__What you are asked to do__. Going through the entries, how many lines include the string "right"? Answer only with the number.

__Records__.

■ ■ ■ ■ ■

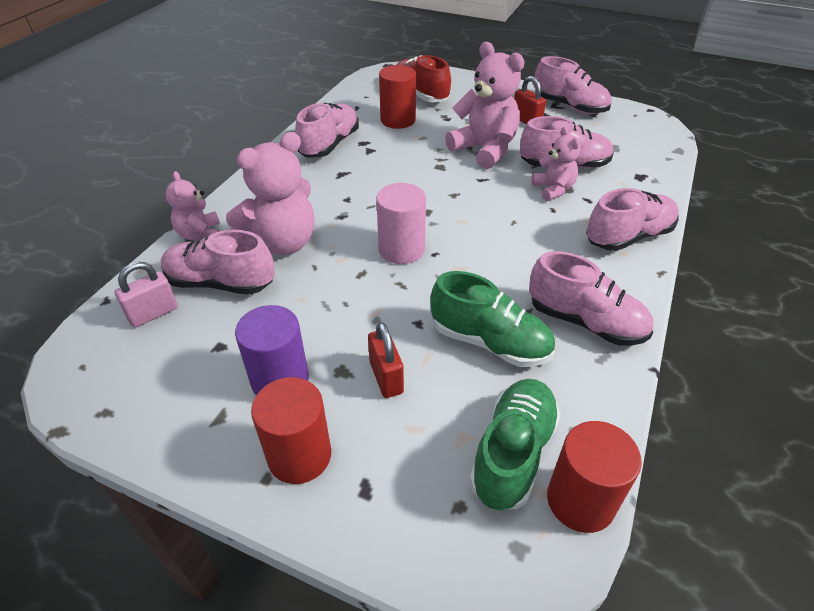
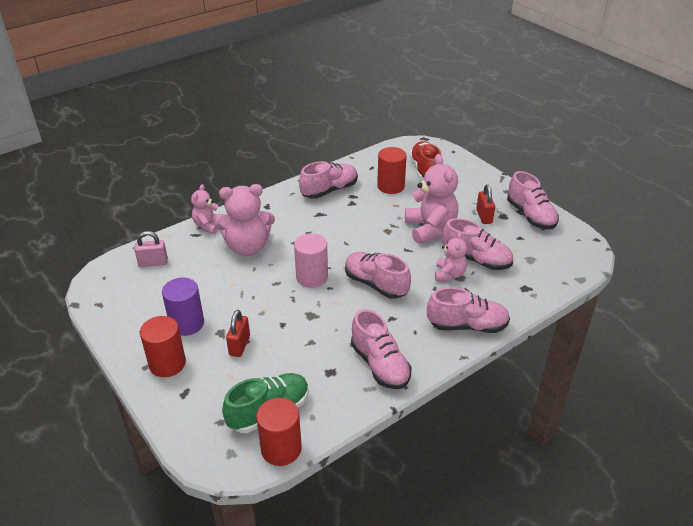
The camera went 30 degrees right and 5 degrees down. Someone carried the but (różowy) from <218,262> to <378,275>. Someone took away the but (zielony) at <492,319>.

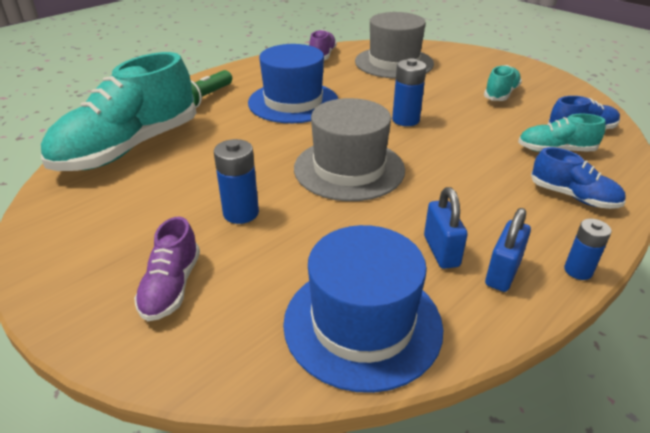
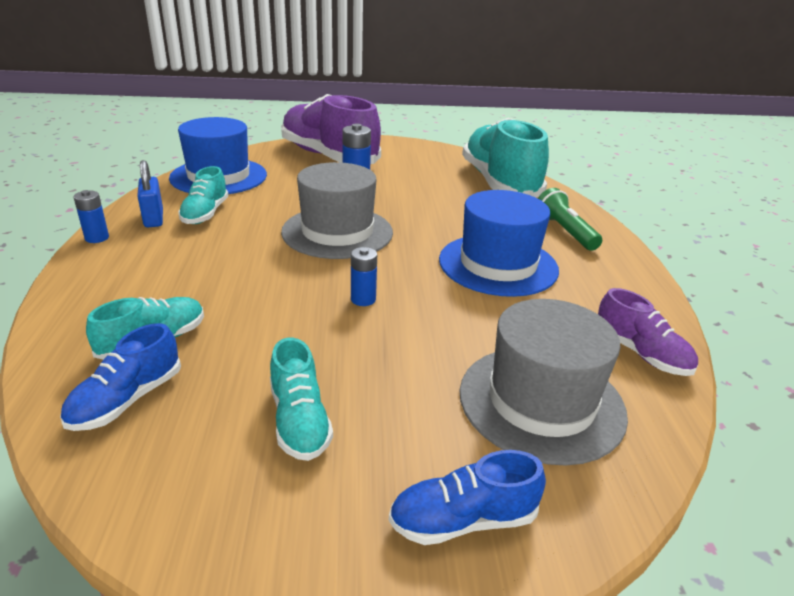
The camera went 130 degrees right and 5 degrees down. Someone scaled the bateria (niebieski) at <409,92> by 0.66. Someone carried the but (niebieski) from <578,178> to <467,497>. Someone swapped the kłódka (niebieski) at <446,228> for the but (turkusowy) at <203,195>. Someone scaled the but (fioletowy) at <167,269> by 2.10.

■ ■ ■ ■ ■

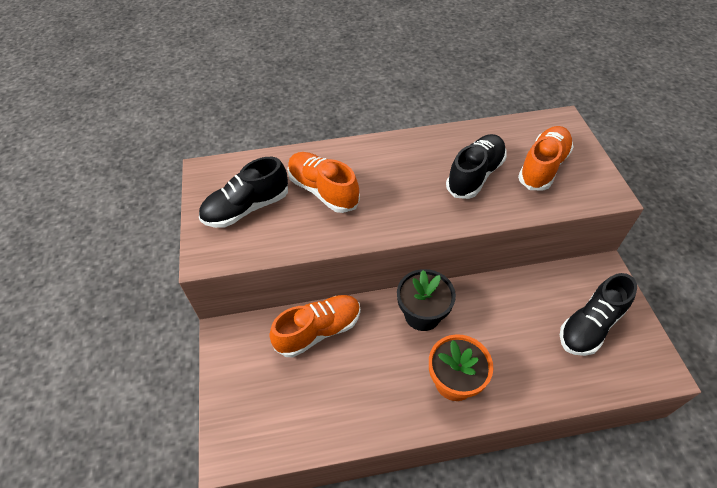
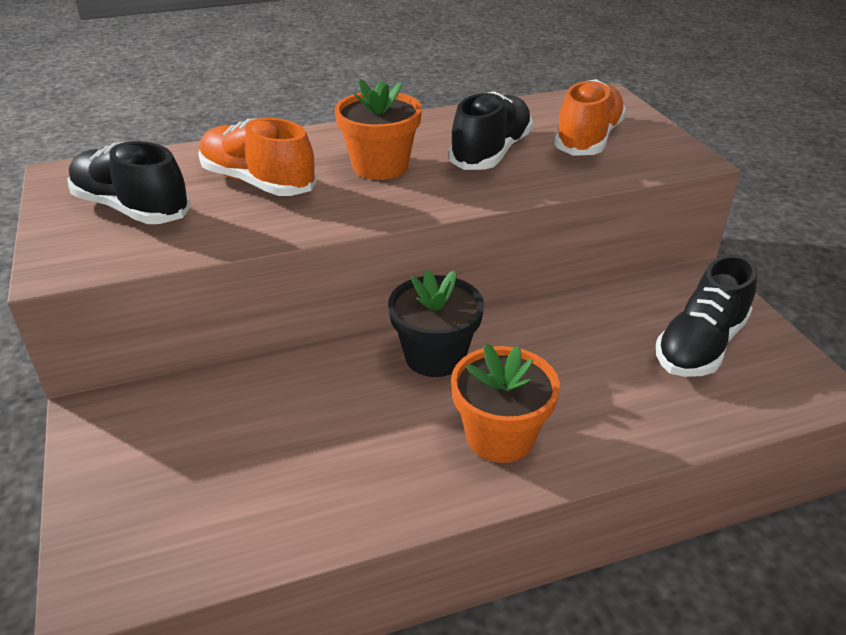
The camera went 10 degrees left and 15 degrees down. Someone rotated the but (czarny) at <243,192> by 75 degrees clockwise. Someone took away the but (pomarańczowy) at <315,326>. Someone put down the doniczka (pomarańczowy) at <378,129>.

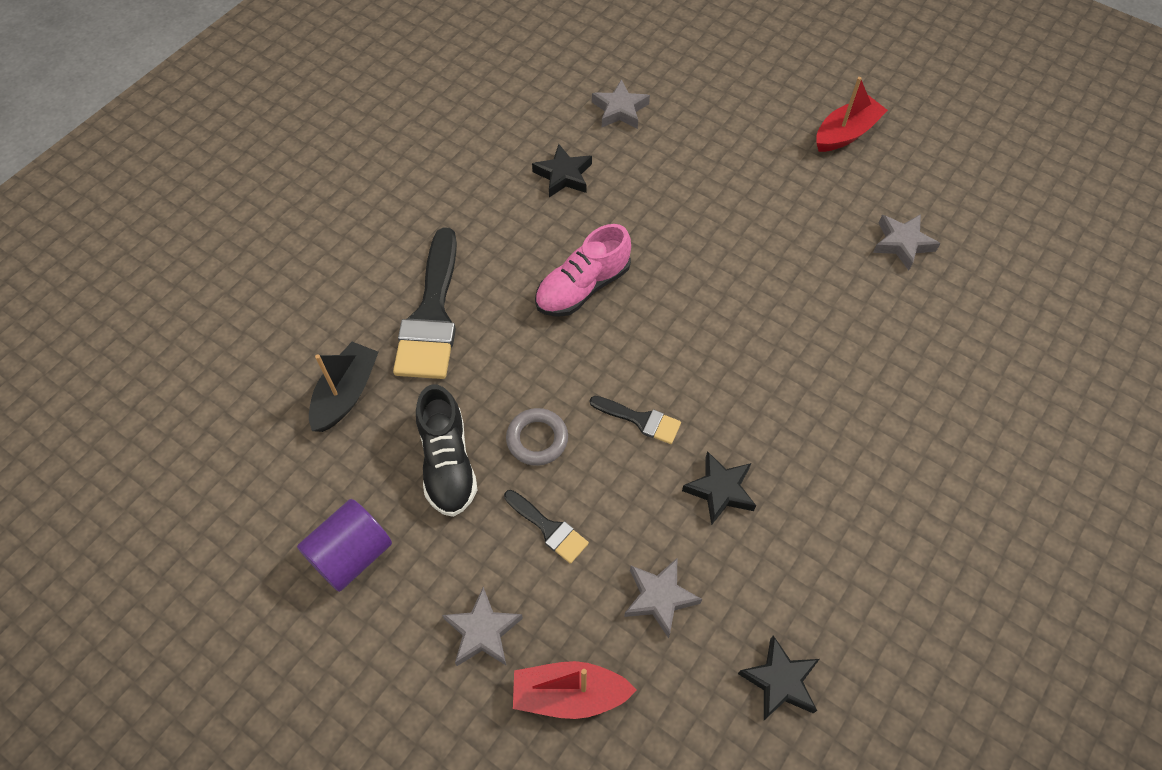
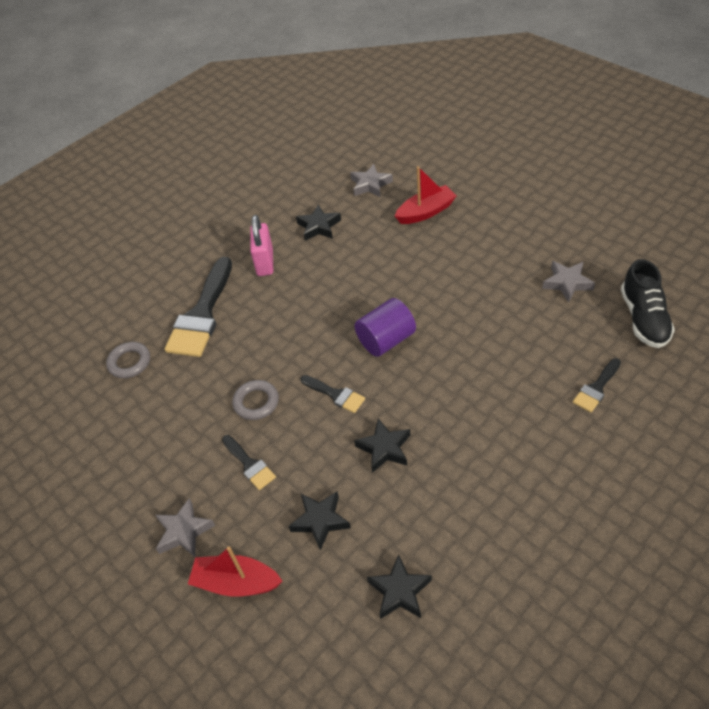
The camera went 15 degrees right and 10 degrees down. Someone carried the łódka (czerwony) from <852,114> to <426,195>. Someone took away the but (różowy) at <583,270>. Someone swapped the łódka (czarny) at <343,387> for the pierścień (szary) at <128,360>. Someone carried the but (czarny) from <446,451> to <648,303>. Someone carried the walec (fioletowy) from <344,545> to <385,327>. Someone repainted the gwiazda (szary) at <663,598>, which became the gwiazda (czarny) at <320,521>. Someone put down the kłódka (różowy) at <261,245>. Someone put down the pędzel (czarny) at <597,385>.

■ ■ ■ ■ ■

__Exercise solution__. 3